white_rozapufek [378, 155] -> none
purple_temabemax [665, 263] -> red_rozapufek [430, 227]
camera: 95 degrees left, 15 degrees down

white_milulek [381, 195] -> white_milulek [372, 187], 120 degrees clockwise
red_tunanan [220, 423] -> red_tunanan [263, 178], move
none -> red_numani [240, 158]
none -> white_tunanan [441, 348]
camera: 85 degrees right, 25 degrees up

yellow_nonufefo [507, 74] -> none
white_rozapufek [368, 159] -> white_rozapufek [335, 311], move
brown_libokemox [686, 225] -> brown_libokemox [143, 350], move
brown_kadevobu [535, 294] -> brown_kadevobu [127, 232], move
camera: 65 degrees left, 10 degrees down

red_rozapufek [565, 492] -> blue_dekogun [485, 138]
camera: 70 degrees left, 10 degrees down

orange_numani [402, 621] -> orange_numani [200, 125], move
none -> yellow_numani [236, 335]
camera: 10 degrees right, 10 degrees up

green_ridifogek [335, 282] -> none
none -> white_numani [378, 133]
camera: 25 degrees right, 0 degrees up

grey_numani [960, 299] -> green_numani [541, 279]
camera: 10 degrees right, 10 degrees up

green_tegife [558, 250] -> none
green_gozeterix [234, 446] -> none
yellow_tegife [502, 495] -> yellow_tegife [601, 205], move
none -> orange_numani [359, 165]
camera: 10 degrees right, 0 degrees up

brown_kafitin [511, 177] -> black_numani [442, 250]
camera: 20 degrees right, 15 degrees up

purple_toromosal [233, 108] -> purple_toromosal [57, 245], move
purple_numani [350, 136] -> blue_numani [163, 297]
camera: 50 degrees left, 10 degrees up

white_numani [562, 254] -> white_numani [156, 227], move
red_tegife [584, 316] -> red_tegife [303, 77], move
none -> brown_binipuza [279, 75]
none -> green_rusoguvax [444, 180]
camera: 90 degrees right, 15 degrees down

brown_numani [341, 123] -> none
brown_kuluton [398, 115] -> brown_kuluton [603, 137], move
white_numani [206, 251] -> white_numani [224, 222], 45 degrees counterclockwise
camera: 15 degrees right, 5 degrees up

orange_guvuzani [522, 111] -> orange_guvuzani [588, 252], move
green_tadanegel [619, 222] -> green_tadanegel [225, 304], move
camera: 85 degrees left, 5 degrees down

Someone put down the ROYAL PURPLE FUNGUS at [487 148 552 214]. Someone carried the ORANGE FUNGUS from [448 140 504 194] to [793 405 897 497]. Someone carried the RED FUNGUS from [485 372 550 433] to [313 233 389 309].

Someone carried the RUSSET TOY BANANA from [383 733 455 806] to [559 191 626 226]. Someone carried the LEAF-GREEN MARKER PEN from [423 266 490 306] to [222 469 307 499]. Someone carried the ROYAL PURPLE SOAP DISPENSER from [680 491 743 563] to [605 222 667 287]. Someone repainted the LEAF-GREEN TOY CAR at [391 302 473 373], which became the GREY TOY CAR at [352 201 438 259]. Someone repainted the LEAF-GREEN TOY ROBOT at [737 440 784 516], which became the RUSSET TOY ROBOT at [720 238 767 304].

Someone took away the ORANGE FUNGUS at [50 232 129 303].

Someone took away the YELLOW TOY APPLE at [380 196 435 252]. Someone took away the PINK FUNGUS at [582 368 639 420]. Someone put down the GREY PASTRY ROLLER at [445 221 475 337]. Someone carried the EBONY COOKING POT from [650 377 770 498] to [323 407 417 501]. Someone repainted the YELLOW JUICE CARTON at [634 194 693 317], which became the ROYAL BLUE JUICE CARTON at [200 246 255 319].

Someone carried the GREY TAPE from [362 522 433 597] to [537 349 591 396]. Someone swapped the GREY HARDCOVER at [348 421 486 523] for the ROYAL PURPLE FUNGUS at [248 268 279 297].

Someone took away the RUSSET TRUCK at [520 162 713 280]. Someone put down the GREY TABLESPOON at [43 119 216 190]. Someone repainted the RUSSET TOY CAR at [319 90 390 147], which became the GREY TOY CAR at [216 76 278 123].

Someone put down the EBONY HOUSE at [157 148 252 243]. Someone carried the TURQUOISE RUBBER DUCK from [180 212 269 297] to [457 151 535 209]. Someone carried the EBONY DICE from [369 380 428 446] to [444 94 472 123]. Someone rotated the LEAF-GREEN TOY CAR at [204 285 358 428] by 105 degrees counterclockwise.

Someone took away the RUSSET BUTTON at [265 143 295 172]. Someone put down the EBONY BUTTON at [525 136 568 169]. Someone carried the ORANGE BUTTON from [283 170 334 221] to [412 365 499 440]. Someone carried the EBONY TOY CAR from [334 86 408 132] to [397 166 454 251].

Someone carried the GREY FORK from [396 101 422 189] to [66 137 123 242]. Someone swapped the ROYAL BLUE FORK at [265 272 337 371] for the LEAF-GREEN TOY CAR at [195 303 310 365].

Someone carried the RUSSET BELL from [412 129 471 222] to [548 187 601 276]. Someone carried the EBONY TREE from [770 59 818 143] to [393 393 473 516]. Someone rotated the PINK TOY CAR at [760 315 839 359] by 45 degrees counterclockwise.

### WHAT NEEDS TO BE DONE
Transcribe each line of the material without any alteration.

### REPLY
white_rozapufek [378, 155] -> none
purple_temabemax [665, 263] -> red_rozapufek [430, 227]
camera: 95 degrees left, 15 degrees down

white_milulek [381, 195] -> white_milulek [372, 187], 120 degrees clockwise
red_tunanan [220, 423] -> red_tunanan [263, 178], move
none -> red_numani [240, 158]
none -> white_tunanan [441, 348]
camera: 85 degrees right, 25 degrees up

yellow_nonufefo [507, 74] -> none
white_rozapufek [368, 159] -> white_rozapufek [335, 311], move
brown_libokemox [686, 225] -> brown_libokemox [143, 350], move
brown_kadevobu [535, 294] -> brown_kadevobu [127, 232], move
camera: 65 degrees left, 10 degrees down

red_rozapufek [565, 492] -> blue_dekogun [485, 138]
camera: 70 degrees left, 10 degrees down

orange_numani [402, 621] -> orange_numani [200, 125], move
none -> yellow_numani [236, 335]
camera: 10 degrees right, 10 degrees up

green_ridifogek [335, 282] -> none
none -> white_numani [378, 133]
camera: 25 degrees right, 0 degrees up

grey_numani [960, 299] -> green_numani [541, 279]
camera: 10 degrees right, 10 degrees up

green_tegife [558, 250] -> none
green_gozeterix [234, 446] -> none
yellow_tegife [502, 495] -> yellow_tegife [601, 205], move
none -> orange_numani [359, 165]
camera: 10 degrees right, 0 degrees up

brown_kafitin [511, 177] -> black_numani [442, 250]
camera: 20 degrees right, 15 degrees up

purple_toromosal [233, 108] -> purple_toromosal [57, 245], move
purple_numani [350, 136] -> blue_numani [163, 297]
camera: 50 degrees left, 10 degrees up

white_numani [562, 254] -> white_numani [156, 227], move
red_tegife [584, 316] -> red_tegife [303, 77], move
none -> brown_binipuza [279, 75]
none -> green_rusoguvax [444, 180]
camera: 90 degrees right, 15 degrees down

brown_numani [341, 123] -> none
brown_kuluton [398, 115] -> brown_kuluton [603, 137], move
white_numani [206, 251] -> white_numani [224, 222], 45 degrees counterclockwise
camera: 15 degrees right, 5 degrees up

orange_guvuzani [522, 111] -> orange_guvuzani [588, 252], move
green_tadanegel [619, 222] -> green_tadanegel [225, 304], move
camera: 85 degrees left, 5 degrees down

Someone put down the ROYAL PURPLE FUNGUS at [487 148 552 214]. Someone carried the ORANGE FUNGUS from [448 140 504 194] to [793 405 897 497]. Someone carried the RED FUNGUS from [485 372 550 433] to [313 233 389 309].

Someone carried the RUSSET TOY BANANA from [383 733 455 806] to [559 191 626 226]. Someone carried the LEAF-GREEN MARKER PEN from [423 266 490 306] to [222 469 307 499]. Someone carried the ROYAL PURPLE SOAP DISPENSER from [680 491 743 563] to [605 222 667 287]. Someone repainted the LEAF-GREEN TOY CAR at [391 302 473 373], which became the GREY TOY CAR at [352 201 438 259]. Someone repainted the LEAF-GREEN TOY ROBOT at [737 440 784 516], which became the RUSSET TOY ROBOT at [720 238 767 304].

Someone took away the ORANGE FUNGUS at [50 232 129 303].

Someone took away the YELLOW TOY APPLE at [380 196 435 252]. Someone took away the PINK FUNGUS at [582 368 639 420]. Someone put down the GREY PASTRY ROLLER at [445 221 475 337]. Someone carried the EBONY COOKING POT from [650 377 770 498] to [323 407 417 501]. Someone repainted the YELLOW JUICE CARTON at [634 194 693 317], which became the ROYAL BLUE JUICE CARTON at [200 246 255 319].

Someone carried the GREY TAPE from [362 522 433 597] to [537 349 591 396]. Someone swapped the GREY HARDCOVER at [348 421 486 523] for the ROYAL PURPLE FUNGUS at [248 268 279 297].

Someone took away the RUSSET TRUCK at [520 162 713 280]. Someone put down the GREY TABLESPOON at [43 119 216 190]. Someone repainted the RUSSET TOY CAR at [319 90 390 147], which became the GREY TOY CAR at [216 76 278 123].

Someone put down the EBONY HOUSE at [157 148 252 243]. Someone carried the TURQUOISE RUBBER DUCK from [180 212 269 297] to [457 151 535 209]. Someone carried the EBONY DICE from [369 380 428 446] to [444 94 472 123]. Someone rotated the LEAF-GREEN TOY CAR at [204 285 358 428] by 105 degrees counterclockwise.

Someone took away the RUSSET BUTTON at [265 143 295 172]. Someone put down the EBONY BUTTON at [525 136 568 169]. Someone carried the ORANGE BUTTON from [283 170 334 221] to [412 365 499 440]. Someone carried the EBONY TOY CAR from [334 86 408 132] to [397 166 454 251].

Someone carried the GREY FORK from [396 101 422 189] to [66 137 123 242]. Someone swapped the ROYAL BLUE FORK at [265 272 337 371] for the LEAF-GREEN TOY CAR at [195 303 310 365].

Someone carried the RUSSET BELL from [412 129 471 222] to [548 187 601 276]. Someone carried the EBONY TREE from [770 59 818 143] to [393 393 473 516]. Someone rotated the PINK TOY CAR at [760 315 839 359] by 45 degrees counterclockwise.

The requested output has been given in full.